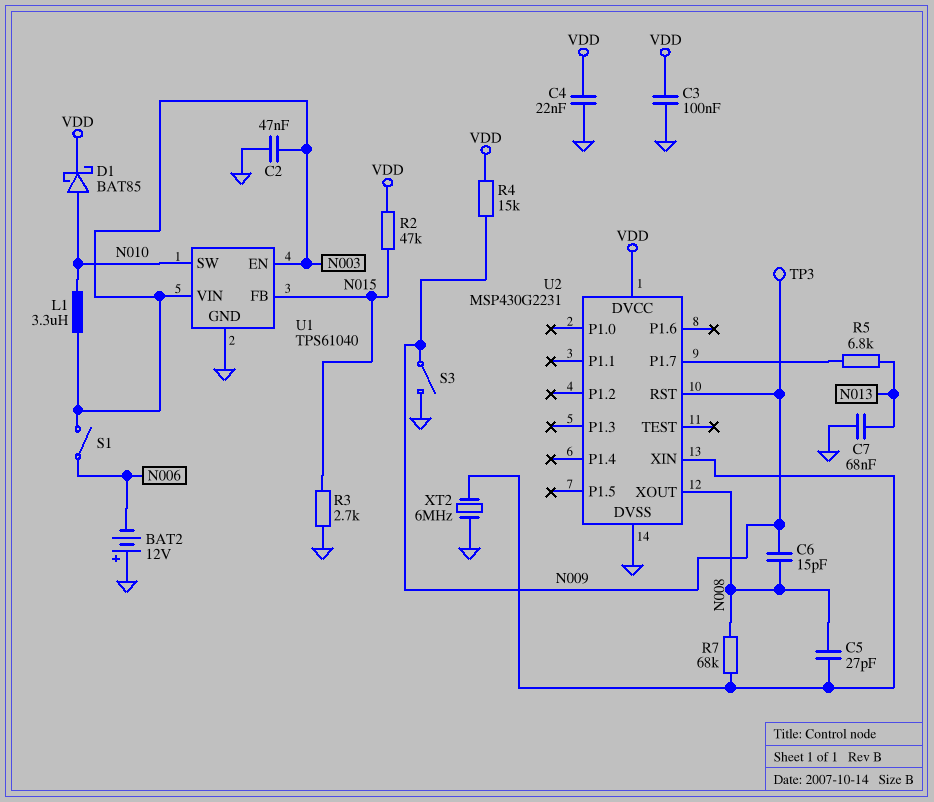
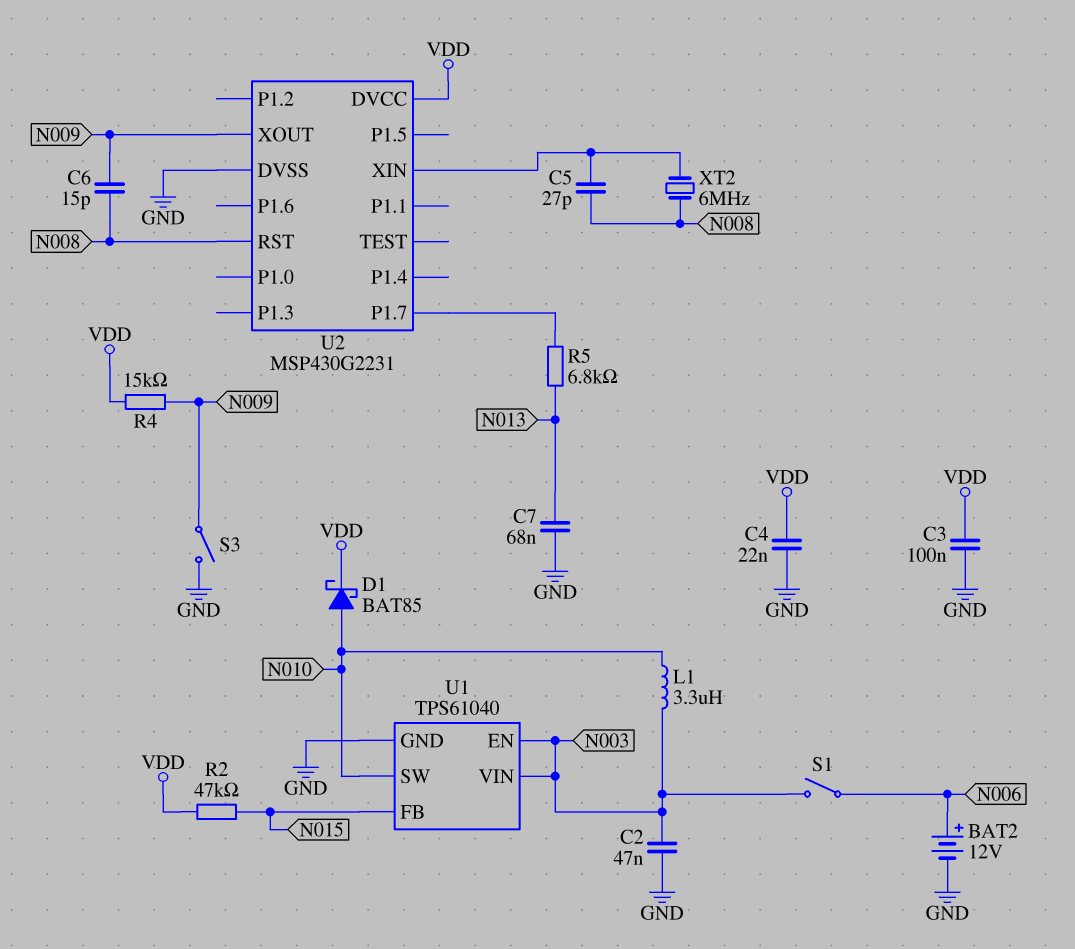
BAT2: 12V (plus GND, minus N006) -> 12V (plus N006, minus GND)
R3: 2.7k (GND, N015) -> none
R7: 68k (N008, U2/XIN) -> none
TP3: test point (N009) -> none
U2 pin RST: N009 -> N008
U2 pin XOUT: N008 -> N009
XT2: 6MHz (GND, U2/XIN) -> 6MHz (N008, U2/XIN)

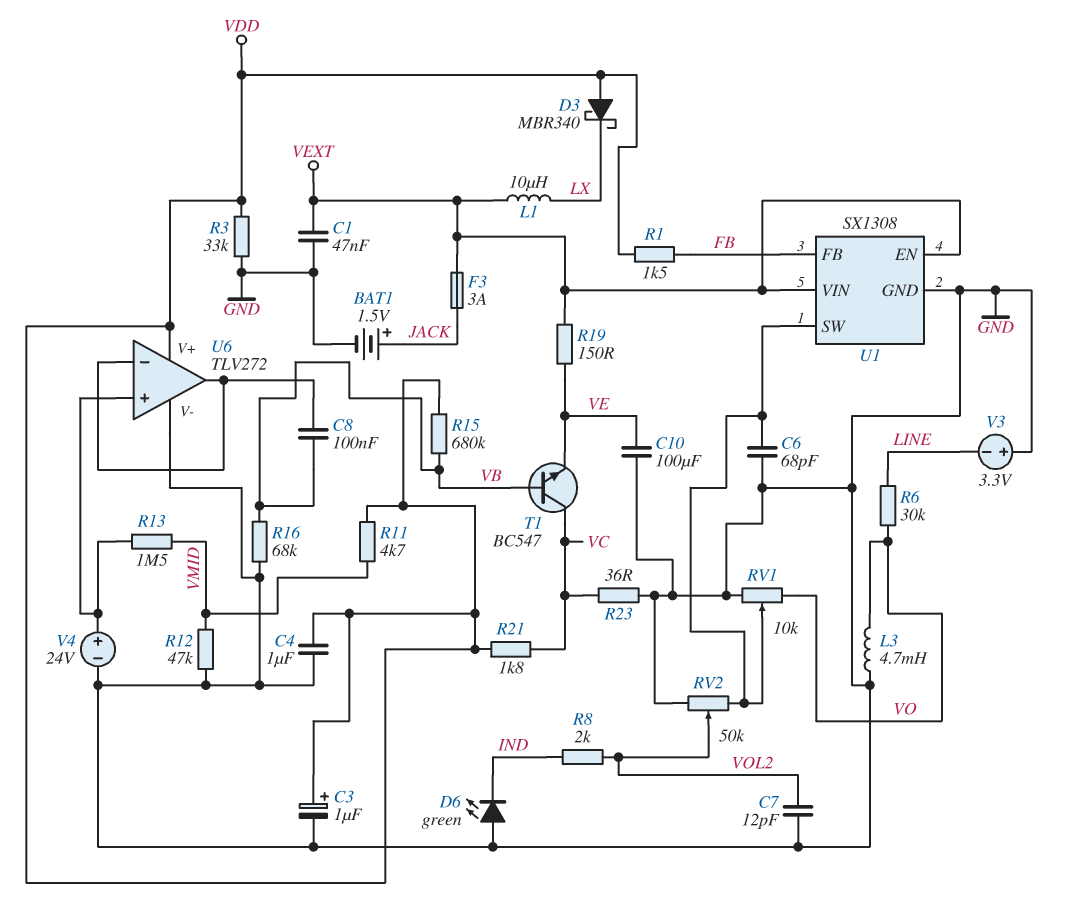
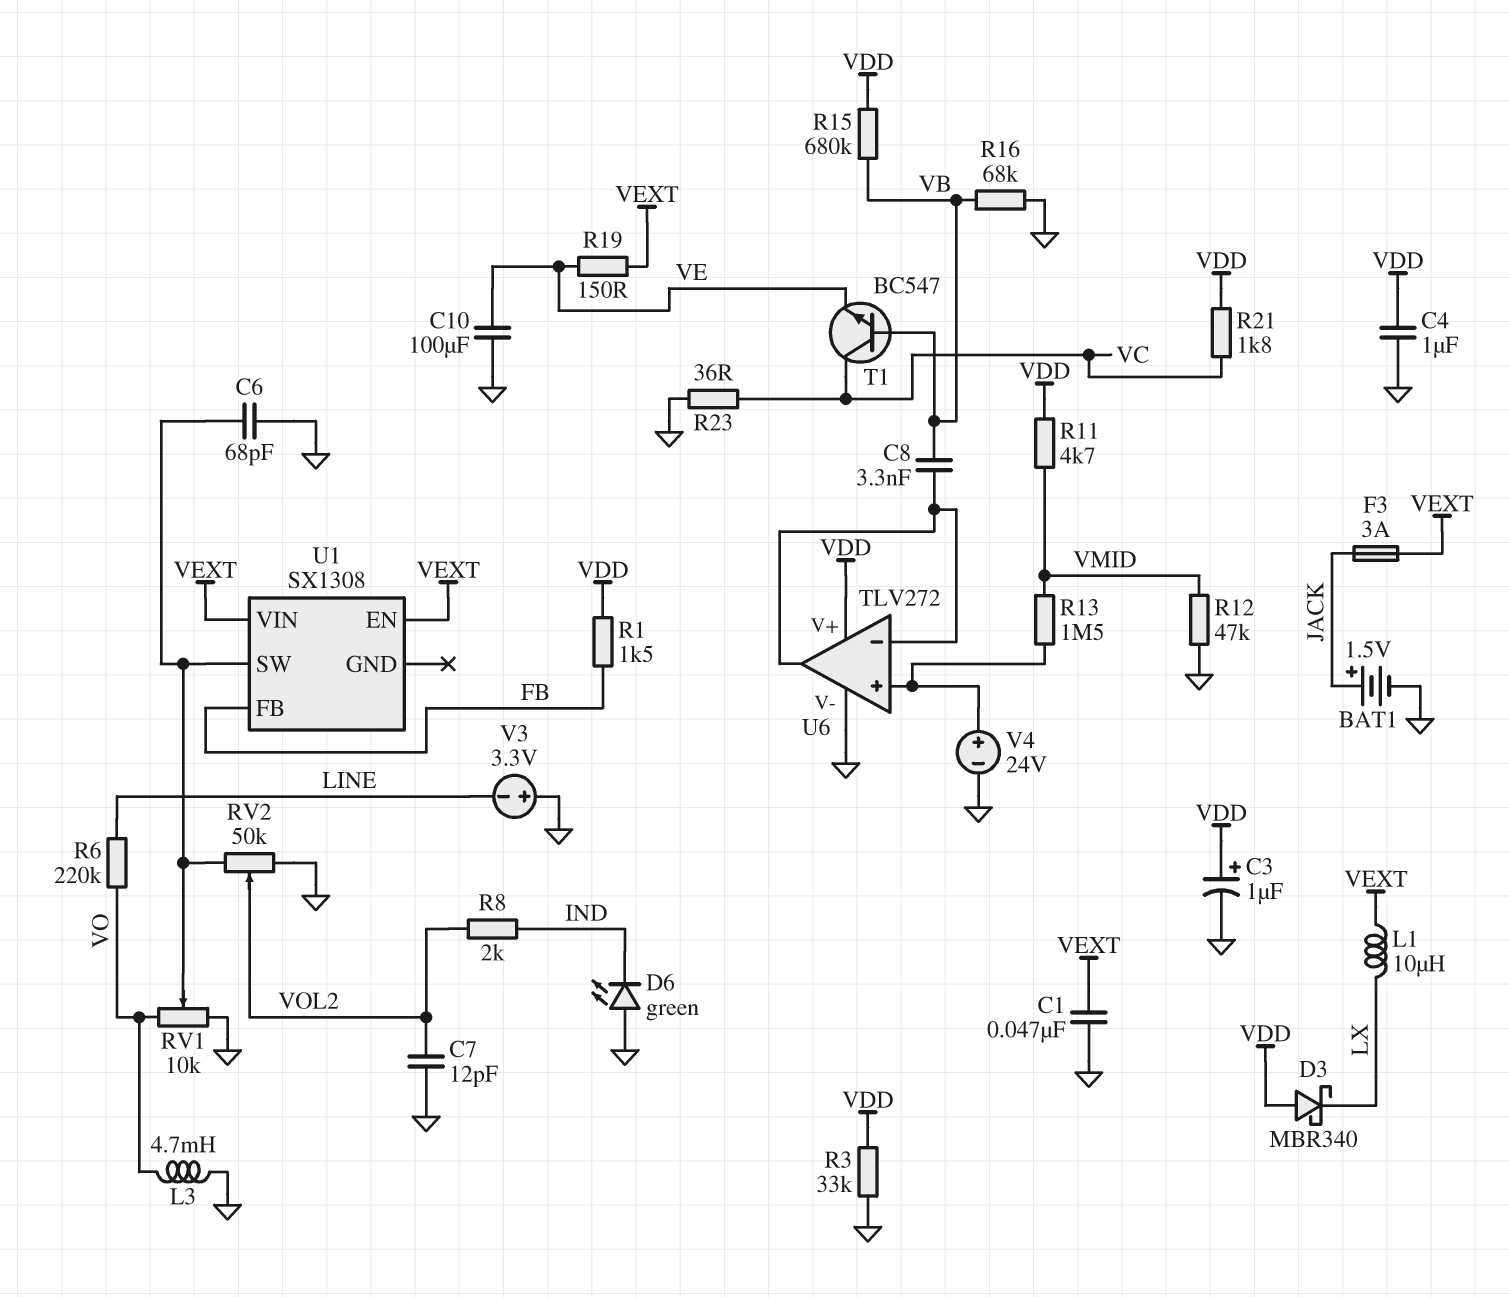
C8: 100nF (U6/in-, VB) -> 3.3nF (U6/in-, VB)
R6: 30k (LINE, VO) -> 220k (LINE, VO)
U1 pin GND: GND -> none

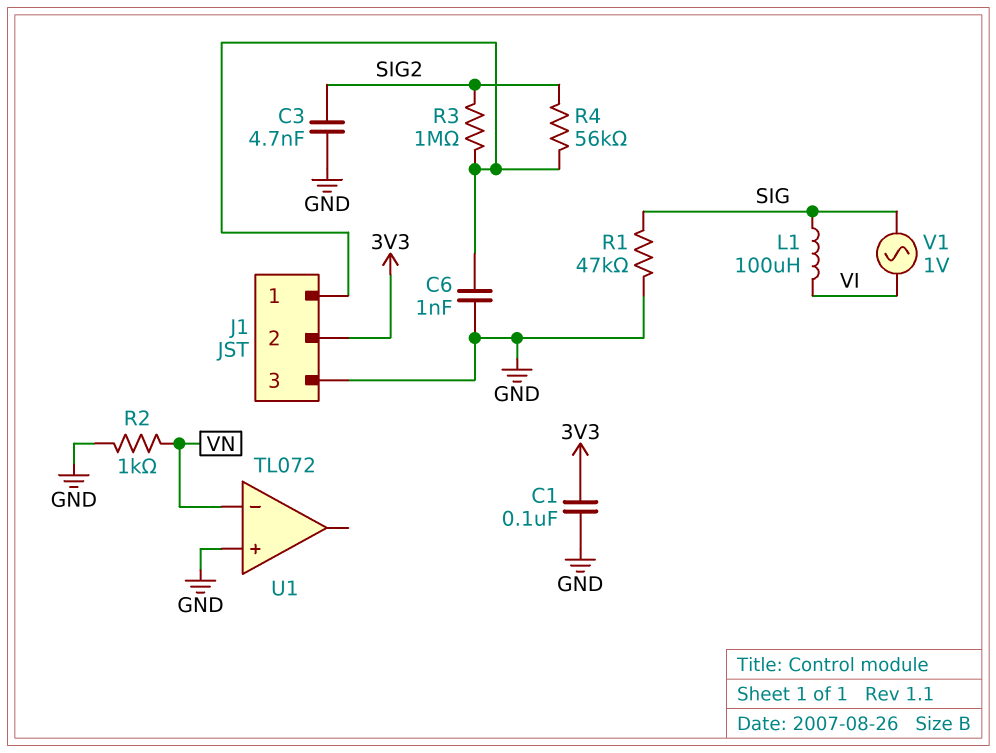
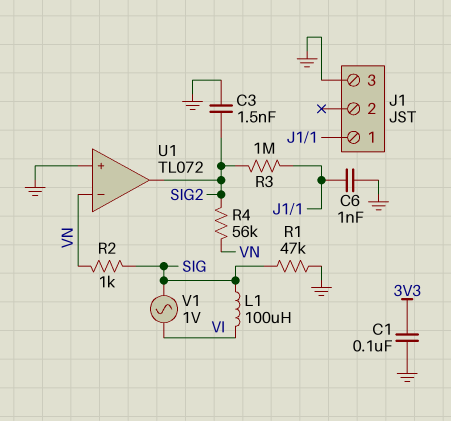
C3: 4.7nF (GND, SIG2) -> 1.5nF (GND, SIG2)
J1 pin 2: 3V3 -> none
R2: 1k (GND, VN) -> 1k (SIG, VN)
R4: 56k (J1/1, SIG2) -> 56k (SIG2, VN)
U1 pin out: none -> SIG2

• EXERCISE INSTRUCTIONS:
Every line from the one with "U2 pin RST: N009 -> N008" through the end of the records above belongs in the answer, copied exactly; no picture does.

• RESULT OF THE TASK:
U2 pin RST: N009 -> N008
U2 pin XOUT: N008 -> N009
XT2: 6MHz (GND, U2/XIN) -> 6MHz (N008, U2/XIN)

C8: 100nF (U6/in-, VB) -> 3.3nF (U6/in-, VB)
R6: 30k (LINE, VO) -> 220k (LINE, VO)
U1 pin GND: GND -> none

C3: 4.7nF (GND, SIG2) -> 1.5nF (GND, SIG2)
J1 pin 2: 3V3 -> none
R2: 1k (GND, VN) -> 1k (SIG, VN)
R4: 56k (J1/1, SIG2) -> 56k (SIG2, VN)
U1 pin out: none -> SIG2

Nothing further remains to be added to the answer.